***** AVAILABLE DATA
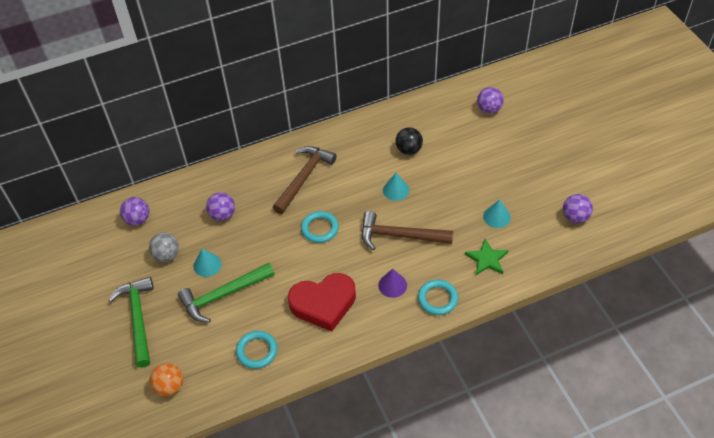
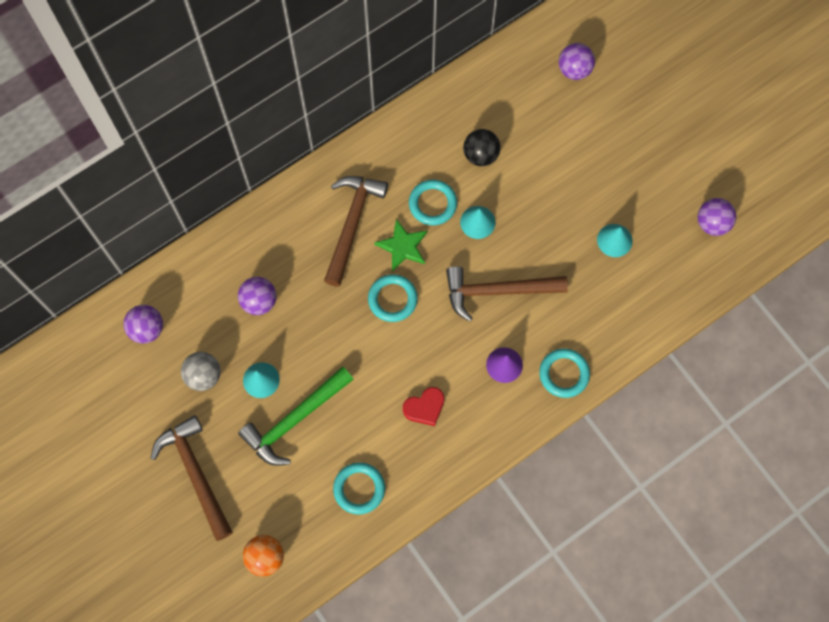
camera: 15 degrees left, 20 degrees up
(138, 318) = (196, 473): green hammer -> brown hammer
(323, 304) = (425, 407): red heart -> red heart, size x0.51
(366, 174) = (432, 204): none -> turquoise ring
(487, 259) = (613, 305): green star -> green star (403, 246)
**********
§ TASK TO COMPLETE
Would you write out the data exactly, with no pictures in the copy?

§ SOLUTION TO THE EXERCISE
camera: 15 degrees left, 20 degrees up
(138, 318) = (196, 473): green hammer -> brown hammer
(323, 304) = (425, 407): red heart -> red heart, size x0.51
(366, 174) = (432, 204): none -> turquoise ring
(487, 259) = (613, 305): green star -> green star (403, 246)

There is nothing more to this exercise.